'''
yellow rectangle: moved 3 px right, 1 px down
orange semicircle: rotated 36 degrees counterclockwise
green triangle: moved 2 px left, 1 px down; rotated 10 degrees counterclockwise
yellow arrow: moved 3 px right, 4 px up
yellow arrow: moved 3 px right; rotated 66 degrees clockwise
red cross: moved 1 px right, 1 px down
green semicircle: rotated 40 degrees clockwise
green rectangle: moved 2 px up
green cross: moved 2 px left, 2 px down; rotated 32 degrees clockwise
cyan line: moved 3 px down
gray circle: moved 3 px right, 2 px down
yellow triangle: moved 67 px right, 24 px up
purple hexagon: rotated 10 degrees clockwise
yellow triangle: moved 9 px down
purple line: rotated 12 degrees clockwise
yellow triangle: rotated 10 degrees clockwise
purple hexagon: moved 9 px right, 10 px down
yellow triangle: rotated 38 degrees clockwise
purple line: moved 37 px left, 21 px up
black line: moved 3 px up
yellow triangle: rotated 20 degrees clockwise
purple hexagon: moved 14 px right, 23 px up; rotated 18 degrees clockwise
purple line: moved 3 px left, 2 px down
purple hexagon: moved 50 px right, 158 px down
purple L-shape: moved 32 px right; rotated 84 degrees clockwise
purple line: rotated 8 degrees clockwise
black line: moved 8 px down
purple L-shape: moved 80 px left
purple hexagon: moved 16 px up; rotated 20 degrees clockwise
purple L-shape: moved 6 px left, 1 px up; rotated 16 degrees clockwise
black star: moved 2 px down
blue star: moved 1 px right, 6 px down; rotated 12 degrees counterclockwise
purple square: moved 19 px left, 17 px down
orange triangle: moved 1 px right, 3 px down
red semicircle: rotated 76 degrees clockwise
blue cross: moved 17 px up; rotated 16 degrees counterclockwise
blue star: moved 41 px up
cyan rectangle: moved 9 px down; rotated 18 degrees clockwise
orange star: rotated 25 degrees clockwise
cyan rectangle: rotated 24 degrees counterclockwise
'''
EXERCISE DESCRIPTION: Put all of the lines above into a numbered list, leaving out any blank lines.

FINISHED ANSWER:
1. yellow rectangle: moved 3 px right, 1 px down
2. orange semicircle: rotated 36 degrees counterclockwise
3. green triangle: moved 2 px left, 1 px down; rotated 10 degrees counterclockwise
4. yellow arrow: moved 3 px right, 4 px up
5. yellow arrow: moved 3 px right; rotated 66 degrees clockwise
6. red cross: moved 1 px right, 1 px down
7. green semicircle: rotated 40 degrees clockwise
8. green rectangle: moved 2 px up
9. green cross: moved 2 px left, 2 px down; rotated 32 degrees clockwise
10. cyan line: moved 3 px down
11. gray circle: moved 3 px right, 2 px down
12. yellow triangle: moved 67 px right, 24 px up
13. purple hexagon: rotated 10 degrees clockwise
14. yellow triangle: moved 9 px down
15. purple line: rotated 12 degrees clockwise
16. yellow triangle: rotated 10 degrees clockwise
17. purple hexagon: moved 9 px right, 10 px down
18. yellow triangle: rotated 38 degrees clockwise
19. purple line: moved 37 px left, 21 px up
20. black line: moved 3 px up
21. yellow triangle: rotated 20 degrees clockwise
22. purple hexagon: moved 14 px right, 23 px up; rotated 18 degrees clockwise
23. purple line: moved 3 px left, 2 px down
24. purple hexagon: moved 50 px right, 158 px down
25. purple L-shape: moved 32 px right; rotated 84 degrees clockwise
26. purple line: rotated 8 degrees clockwise
27. black line: moved 8 px down
28. purple L-shape: moved 80 px left
29. purple hexagon: moved 16 px up; rotated 20 degrees clockwise
30. purple L-shape: moved 6 px left, 1 px up; rotated 16 degrees clockwise
31. black star: moved 2 px down
32. blue star: moved 1 px right, 6 px down; rotated 12 degrees counterclockwise
33. purple square: moved 19 px left, 17 px down
34. orange triangle: moved 1 px right, 3 px down
35. red semicircle: rotated 76 degrees clockwise
36. blue cross: moved 17 px up; rotated 16 degrees counterclockwise
37. blue star: moved 41 px up
38. cyan rectangle: moved 9 px down; rotated 18 degrees clockwise
39. orange star: rotated 25 degrees clockwise
40. cyan rectangle: rotated 24 degrees counterclockwise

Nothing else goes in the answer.